====== Material for the task ======

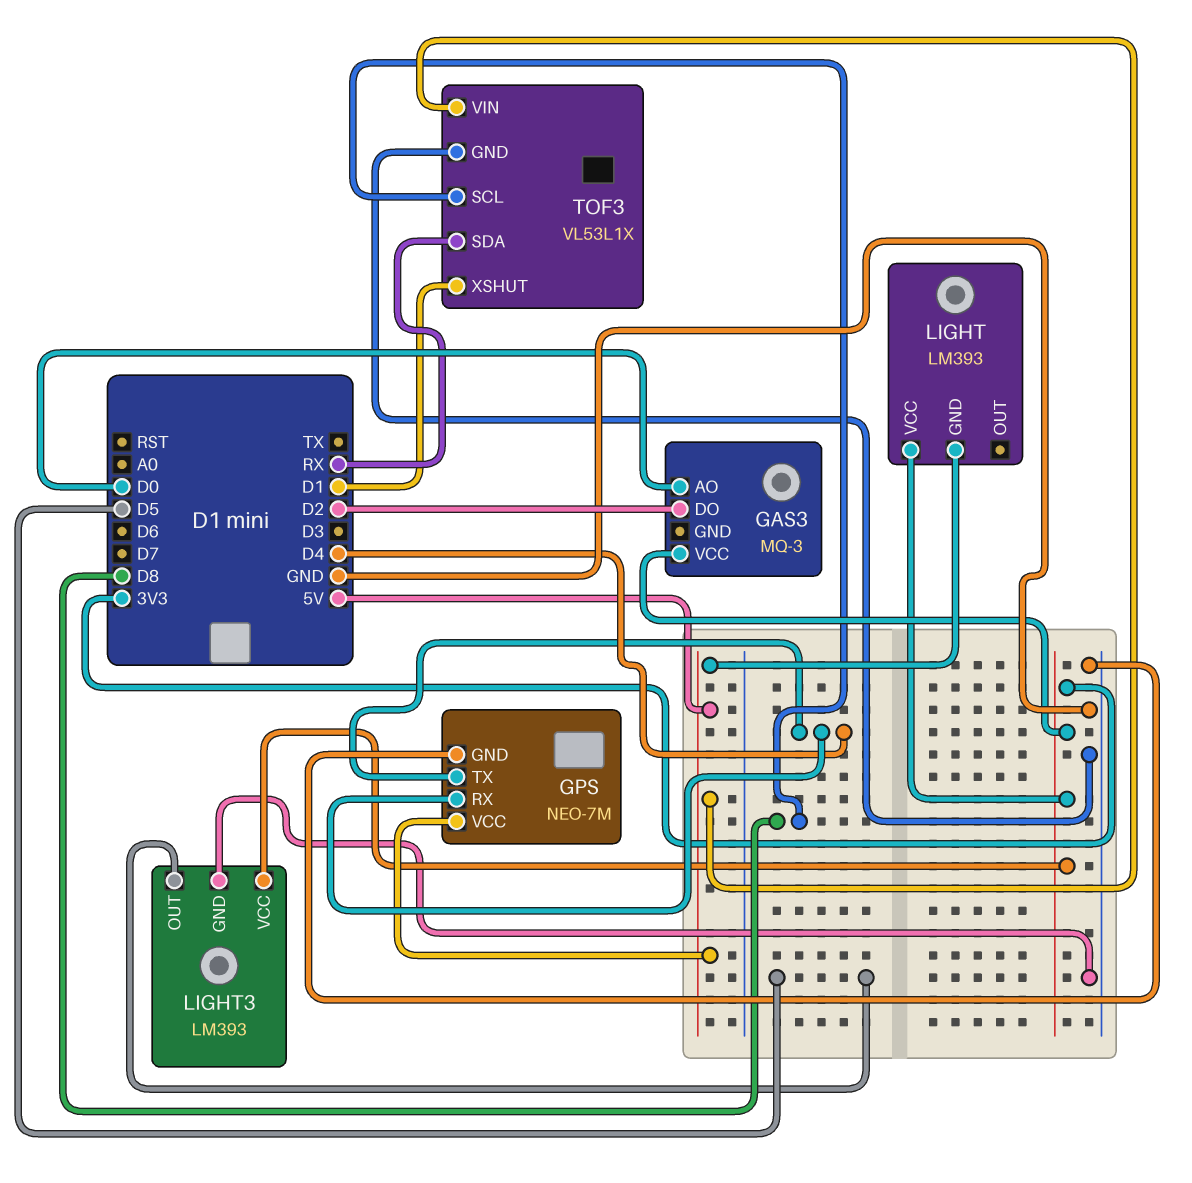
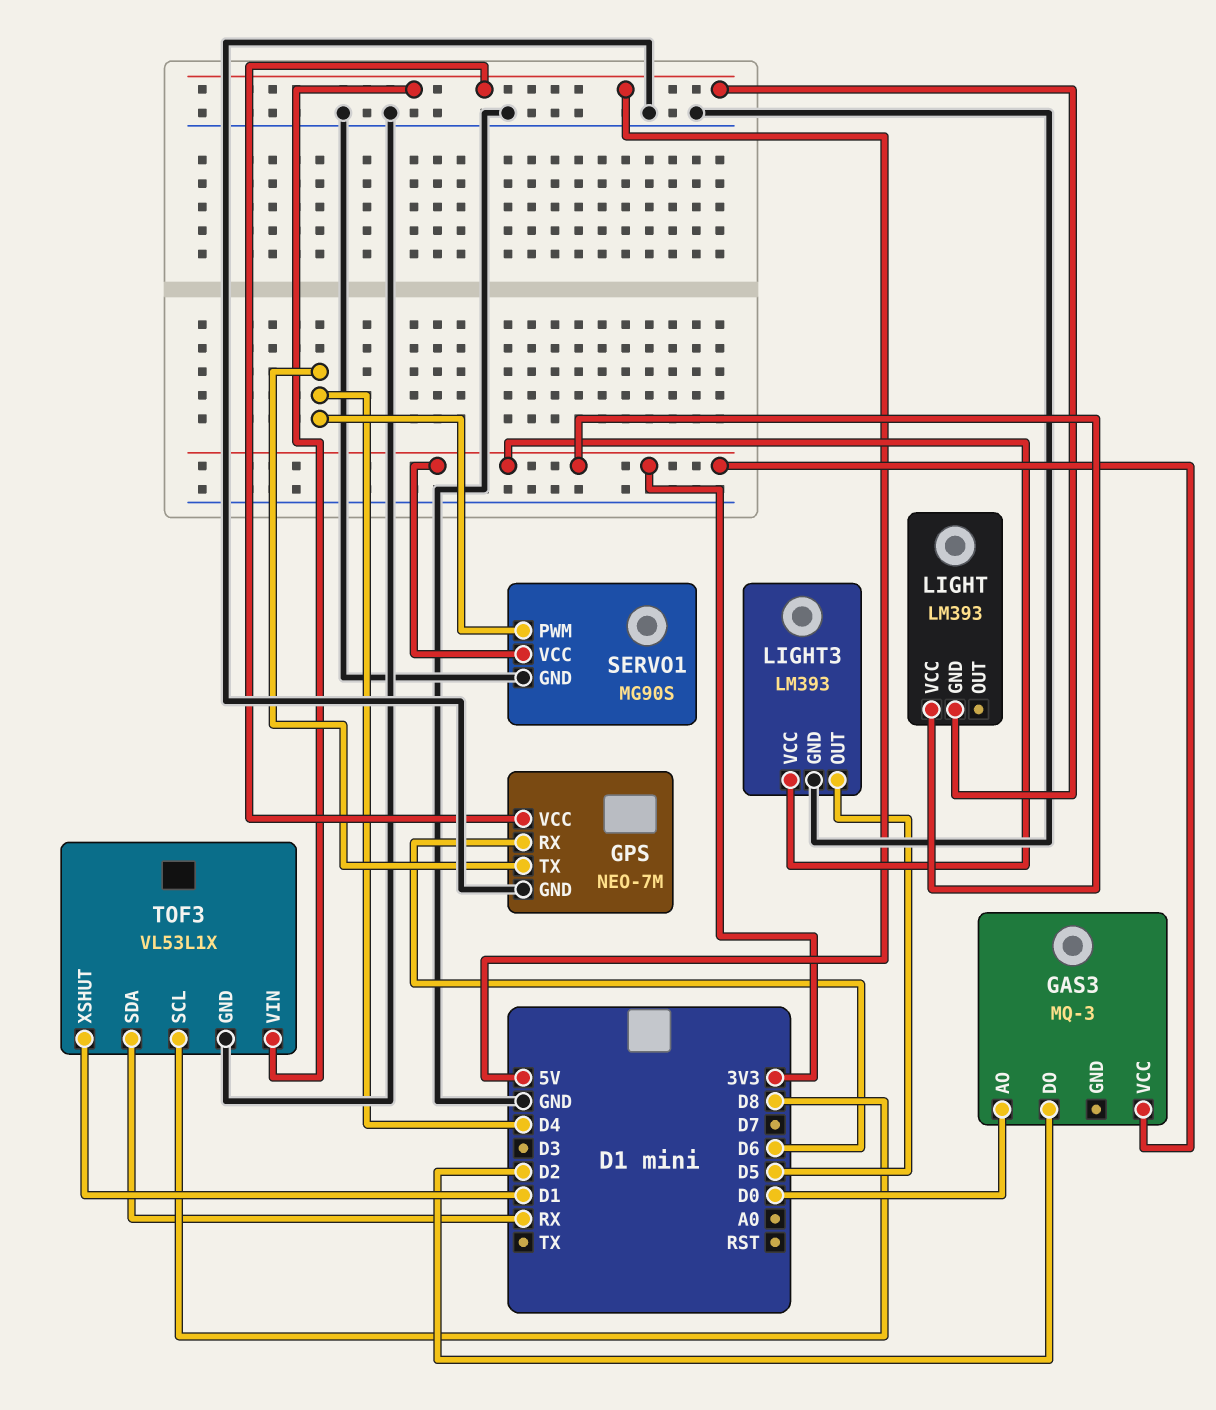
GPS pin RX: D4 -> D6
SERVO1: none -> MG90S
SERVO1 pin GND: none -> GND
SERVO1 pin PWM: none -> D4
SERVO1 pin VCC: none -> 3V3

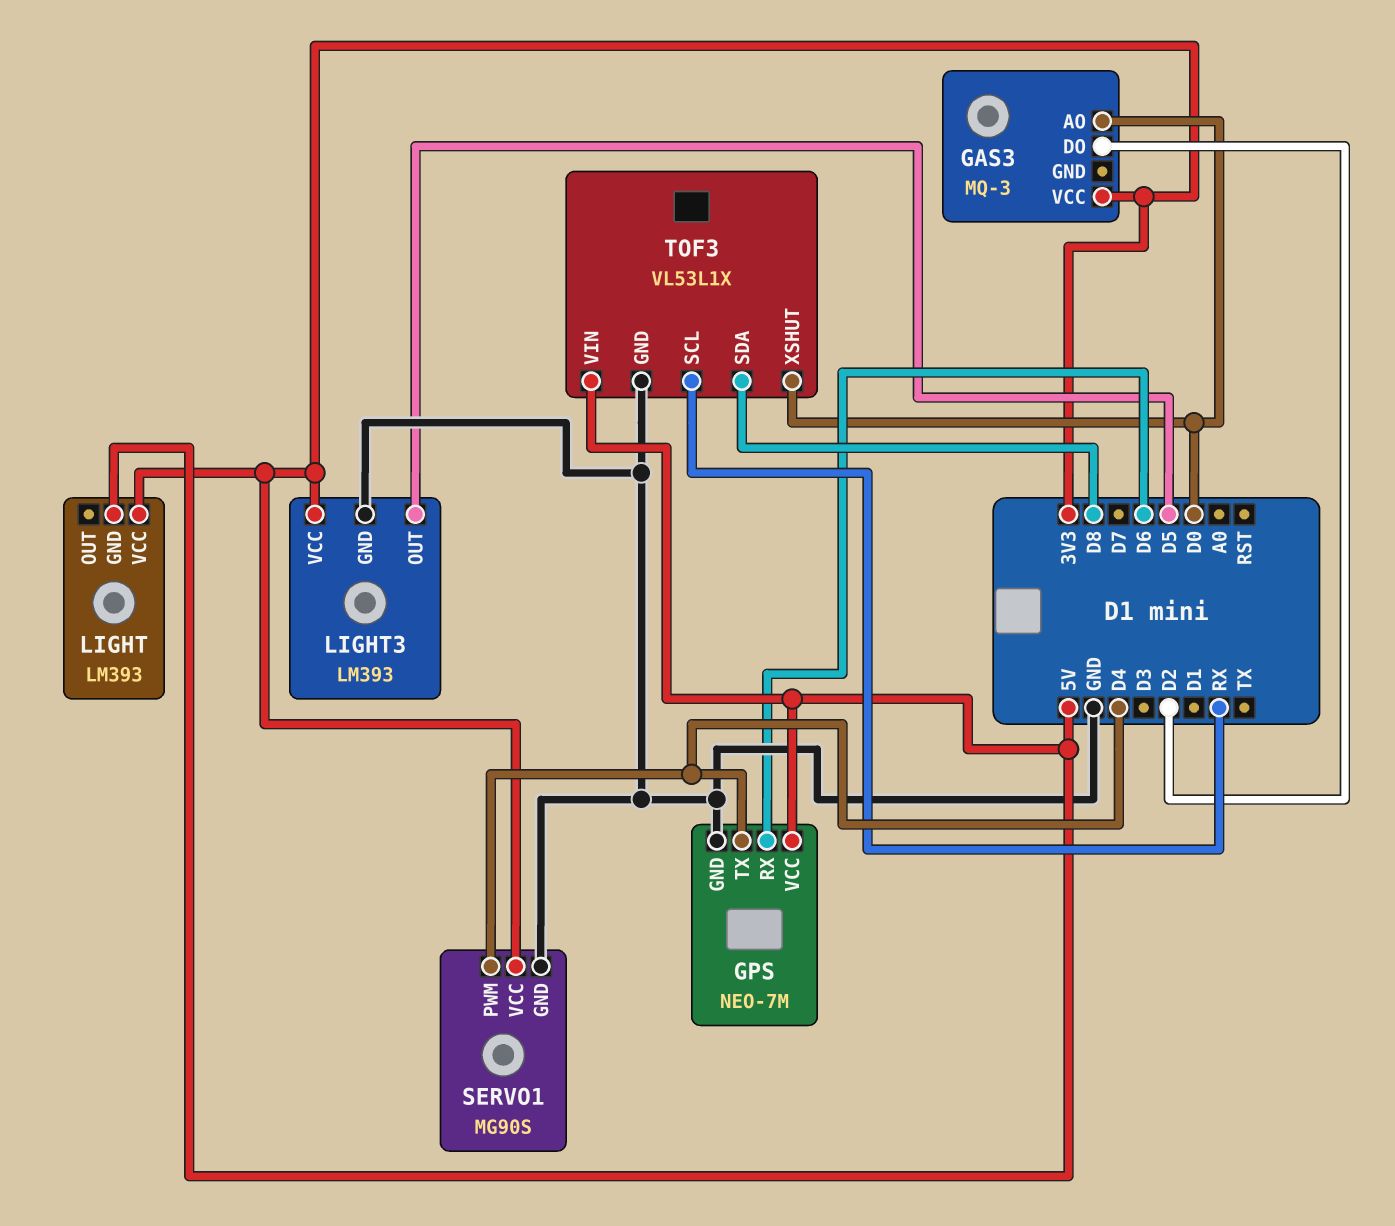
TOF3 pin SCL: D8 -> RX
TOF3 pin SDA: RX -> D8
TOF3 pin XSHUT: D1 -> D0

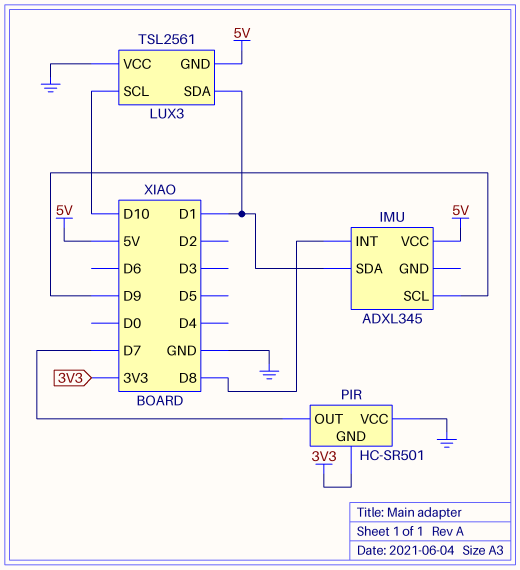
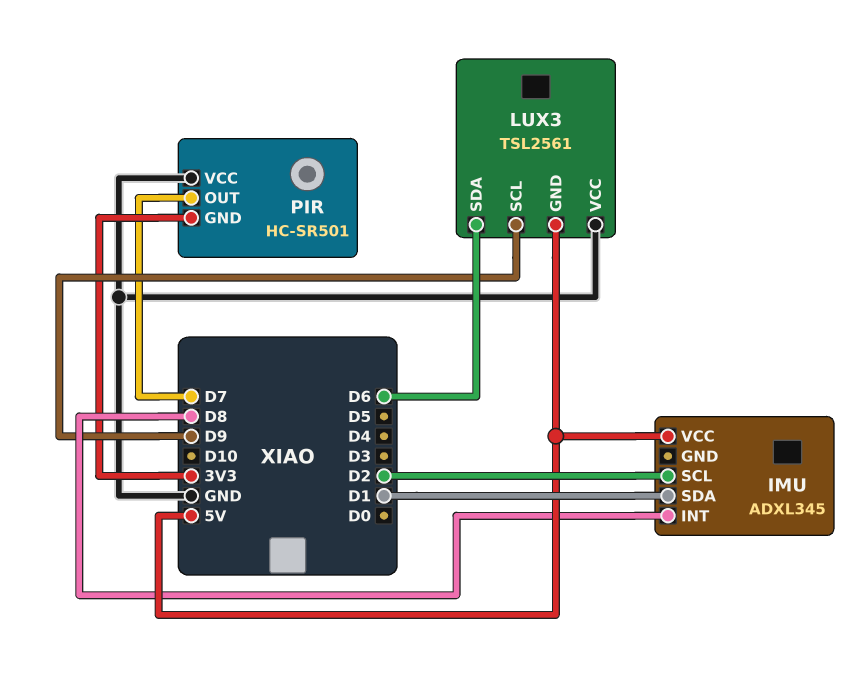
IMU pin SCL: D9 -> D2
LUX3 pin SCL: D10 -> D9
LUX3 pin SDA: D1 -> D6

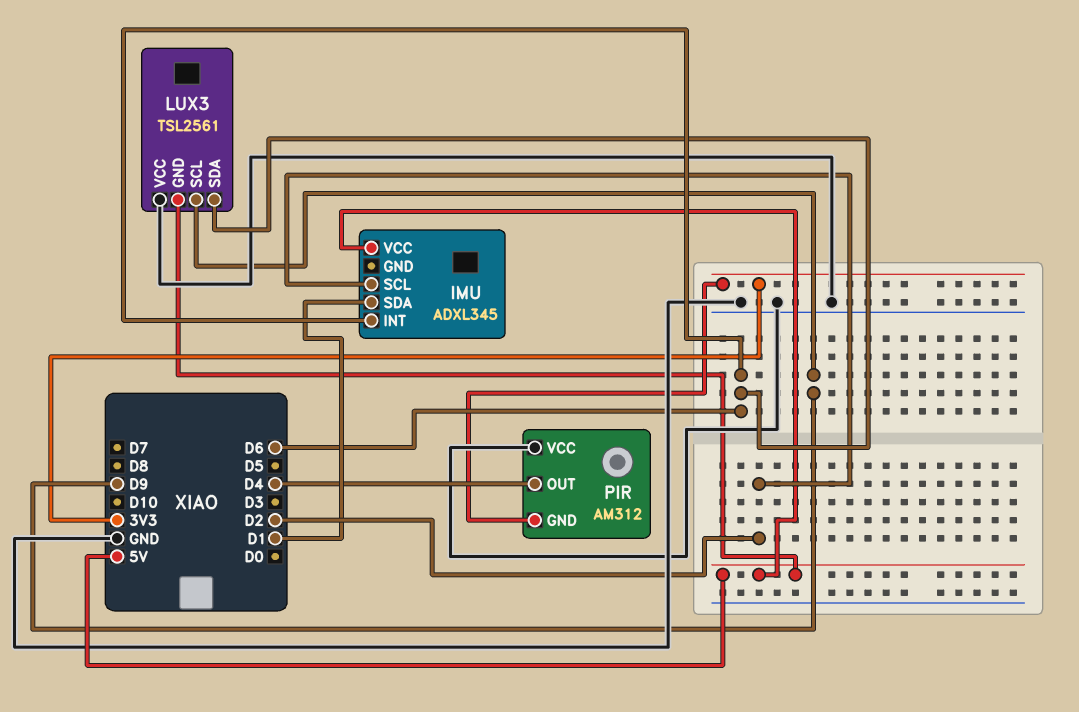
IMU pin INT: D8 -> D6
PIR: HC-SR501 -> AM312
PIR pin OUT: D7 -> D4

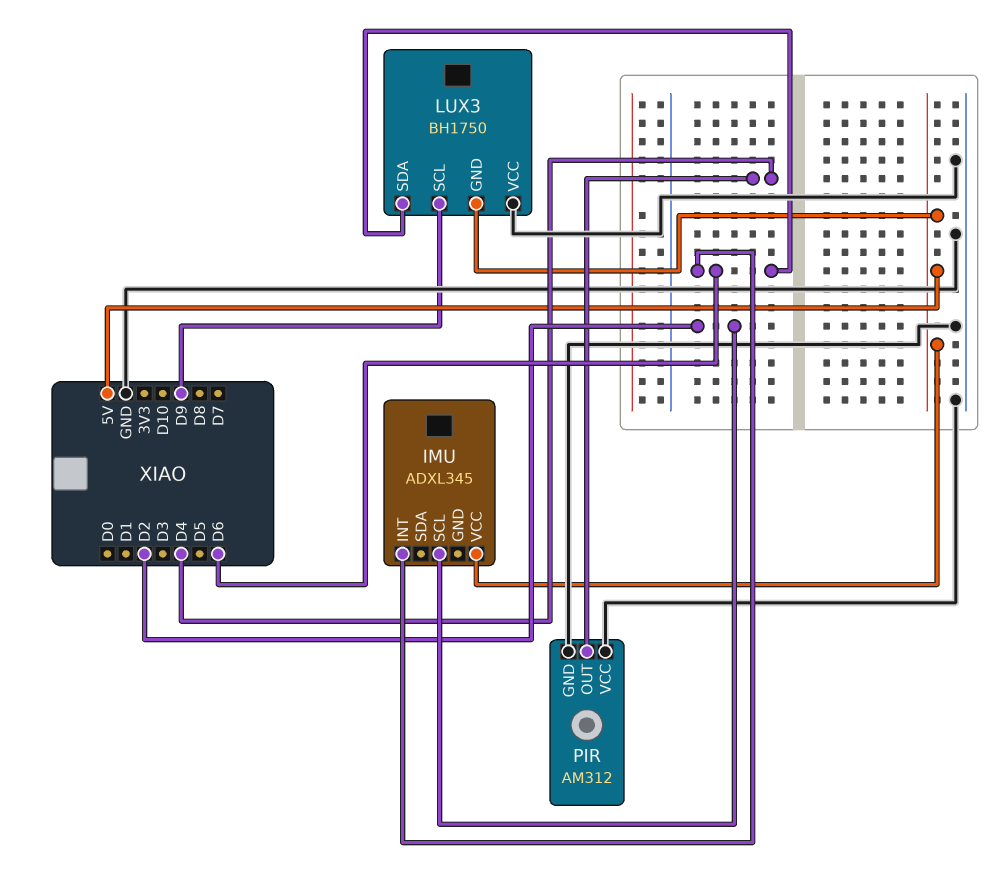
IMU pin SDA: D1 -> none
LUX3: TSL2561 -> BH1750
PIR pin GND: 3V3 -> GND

======

Search the entries above for "none". Show every line that has it.

SERVO1: none -> MG90S
SERVO1 pin GND: none -> GND
SERVO1 pin PWM: none -> D4
SERVO1 pin VCC: none -> 3V3
IMU pin SDA: D1 -> none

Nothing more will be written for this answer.